GOAL OF THE EXERCISE: Search the records for the string "blue" and return each line that has it.

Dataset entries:
====

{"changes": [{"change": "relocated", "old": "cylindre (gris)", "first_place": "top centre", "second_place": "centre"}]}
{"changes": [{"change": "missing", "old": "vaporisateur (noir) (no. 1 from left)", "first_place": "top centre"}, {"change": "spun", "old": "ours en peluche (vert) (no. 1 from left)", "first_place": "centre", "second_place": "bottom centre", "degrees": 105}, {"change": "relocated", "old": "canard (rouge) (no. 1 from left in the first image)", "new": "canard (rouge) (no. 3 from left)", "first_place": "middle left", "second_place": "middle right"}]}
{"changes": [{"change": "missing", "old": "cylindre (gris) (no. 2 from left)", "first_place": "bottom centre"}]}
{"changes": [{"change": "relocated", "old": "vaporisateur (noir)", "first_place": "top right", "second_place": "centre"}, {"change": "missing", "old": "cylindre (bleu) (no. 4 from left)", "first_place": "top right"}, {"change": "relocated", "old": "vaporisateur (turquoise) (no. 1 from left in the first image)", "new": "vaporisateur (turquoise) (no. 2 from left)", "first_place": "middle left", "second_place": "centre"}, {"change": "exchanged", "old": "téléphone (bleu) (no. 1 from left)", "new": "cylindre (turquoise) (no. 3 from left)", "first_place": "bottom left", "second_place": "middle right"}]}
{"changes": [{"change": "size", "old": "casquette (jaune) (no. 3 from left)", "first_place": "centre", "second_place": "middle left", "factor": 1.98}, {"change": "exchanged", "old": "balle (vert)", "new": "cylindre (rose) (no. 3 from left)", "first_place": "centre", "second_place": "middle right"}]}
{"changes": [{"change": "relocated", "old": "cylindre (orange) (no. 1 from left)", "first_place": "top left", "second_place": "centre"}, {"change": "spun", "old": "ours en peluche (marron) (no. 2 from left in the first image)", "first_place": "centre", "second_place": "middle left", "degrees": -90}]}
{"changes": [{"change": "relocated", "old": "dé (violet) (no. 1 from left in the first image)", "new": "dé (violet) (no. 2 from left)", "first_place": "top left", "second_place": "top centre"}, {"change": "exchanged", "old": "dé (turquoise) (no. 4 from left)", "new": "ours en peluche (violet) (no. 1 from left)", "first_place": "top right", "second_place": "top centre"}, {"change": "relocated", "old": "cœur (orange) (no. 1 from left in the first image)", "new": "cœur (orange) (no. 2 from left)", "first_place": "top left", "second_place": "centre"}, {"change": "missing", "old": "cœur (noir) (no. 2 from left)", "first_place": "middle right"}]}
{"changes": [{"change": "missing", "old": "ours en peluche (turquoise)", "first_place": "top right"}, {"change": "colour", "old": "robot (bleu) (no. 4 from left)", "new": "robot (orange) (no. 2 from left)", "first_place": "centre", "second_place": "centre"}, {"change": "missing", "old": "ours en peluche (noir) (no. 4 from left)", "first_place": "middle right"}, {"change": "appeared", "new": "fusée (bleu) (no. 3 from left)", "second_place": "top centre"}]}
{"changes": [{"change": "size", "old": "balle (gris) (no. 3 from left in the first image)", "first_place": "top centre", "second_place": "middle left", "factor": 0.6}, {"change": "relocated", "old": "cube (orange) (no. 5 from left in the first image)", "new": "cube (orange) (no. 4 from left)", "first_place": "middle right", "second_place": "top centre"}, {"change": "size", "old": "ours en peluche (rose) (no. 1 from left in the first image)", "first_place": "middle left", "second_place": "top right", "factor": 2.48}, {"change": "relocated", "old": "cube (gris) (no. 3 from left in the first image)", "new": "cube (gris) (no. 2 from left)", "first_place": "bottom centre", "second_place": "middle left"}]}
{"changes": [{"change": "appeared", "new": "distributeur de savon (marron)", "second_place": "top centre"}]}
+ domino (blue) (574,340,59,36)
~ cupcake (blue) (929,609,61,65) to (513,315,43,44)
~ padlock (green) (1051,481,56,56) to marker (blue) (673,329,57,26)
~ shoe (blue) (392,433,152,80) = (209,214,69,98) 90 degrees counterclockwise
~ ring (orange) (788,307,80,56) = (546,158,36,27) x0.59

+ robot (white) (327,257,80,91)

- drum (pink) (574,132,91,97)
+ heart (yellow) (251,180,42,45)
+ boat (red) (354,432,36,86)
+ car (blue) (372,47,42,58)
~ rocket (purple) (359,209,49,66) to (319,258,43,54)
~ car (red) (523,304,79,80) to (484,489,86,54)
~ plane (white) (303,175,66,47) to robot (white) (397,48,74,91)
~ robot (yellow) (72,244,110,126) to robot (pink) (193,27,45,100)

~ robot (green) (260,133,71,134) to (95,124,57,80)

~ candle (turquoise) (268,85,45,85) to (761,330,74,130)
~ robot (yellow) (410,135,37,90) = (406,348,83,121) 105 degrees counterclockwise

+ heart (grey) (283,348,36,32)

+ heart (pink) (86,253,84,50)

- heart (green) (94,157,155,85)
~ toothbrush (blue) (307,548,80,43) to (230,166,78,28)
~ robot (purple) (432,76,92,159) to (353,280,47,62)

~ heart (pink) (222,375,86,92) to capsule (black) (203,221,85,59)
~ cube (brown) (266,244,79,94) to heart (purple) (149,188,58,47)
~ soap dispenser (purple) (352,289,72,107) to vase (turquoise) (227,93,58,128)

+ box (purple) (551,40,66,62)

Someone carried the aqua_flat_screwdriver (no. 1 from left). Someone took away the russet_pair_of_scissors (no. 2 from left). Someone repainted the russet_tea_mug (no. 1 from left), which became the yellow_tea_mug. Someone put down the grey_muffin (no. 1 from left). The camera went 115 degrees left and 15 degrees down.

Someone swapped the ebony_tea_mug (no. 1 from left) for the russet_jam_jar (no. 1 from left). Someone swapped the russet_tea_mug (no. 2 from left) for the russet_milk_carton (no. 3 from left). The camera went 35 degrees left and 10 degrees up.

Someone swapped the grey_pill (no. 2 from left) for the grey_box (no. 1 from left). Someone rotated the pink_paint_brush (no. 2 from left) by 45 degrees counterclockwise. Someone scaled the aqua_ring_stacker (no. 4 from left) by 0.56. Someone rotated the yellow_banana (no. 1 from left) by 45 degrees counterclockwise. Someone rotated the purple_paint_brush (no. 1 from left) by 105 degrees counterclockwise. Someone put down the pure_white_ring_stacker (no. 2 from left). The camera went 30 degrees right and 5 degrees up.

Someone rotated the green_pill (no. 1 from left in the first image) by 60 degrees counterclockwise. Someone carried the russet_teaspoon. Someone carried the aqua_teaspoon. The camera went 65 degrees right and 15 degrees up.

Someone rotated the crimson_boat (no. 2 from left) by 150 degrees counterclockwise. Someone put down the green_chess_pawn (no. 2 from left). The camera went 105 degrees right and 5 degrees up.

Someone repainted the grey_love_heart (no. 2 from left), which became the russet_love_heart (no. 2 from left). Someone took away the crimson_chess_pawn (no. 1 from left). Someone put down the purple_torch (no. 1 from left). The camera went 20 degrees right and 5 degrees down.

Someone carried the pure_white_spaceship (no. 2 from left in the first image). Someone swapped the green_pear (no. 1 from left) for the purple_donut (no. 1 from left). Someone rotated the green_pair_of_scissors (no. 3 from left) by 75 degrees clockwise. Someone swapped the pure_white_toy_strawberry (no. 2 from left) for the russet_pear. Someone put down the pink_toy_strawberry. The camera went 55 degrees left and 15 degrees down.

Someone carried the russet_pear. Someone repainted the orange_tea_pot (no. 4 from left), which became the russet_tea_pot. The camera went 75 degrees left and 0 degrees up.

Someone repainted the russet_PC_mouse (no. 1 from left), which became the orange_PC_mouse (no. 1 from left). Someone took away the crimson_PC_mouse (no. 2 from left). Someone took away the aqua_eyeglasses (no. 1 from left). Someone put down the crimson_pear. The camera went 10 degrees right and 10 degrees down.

====

ANSWER TO THIS EXERCISE:
+ domino (blue) (574,340,59,36)
~ cupcake (blue) (929,609,61,65) to (513,315,43,44)
~ padlock (green) (1051,481,56,56) to marker (blue) (673,329,57,26)
~ shoe (blue) (392,433,152,80) = (209,214,69,98) 90 degrees counterclockwise
+ car (blue) (372,47,42,58)
~ toothbrush (blue) (307,548,80,43) to (230,166,78,28)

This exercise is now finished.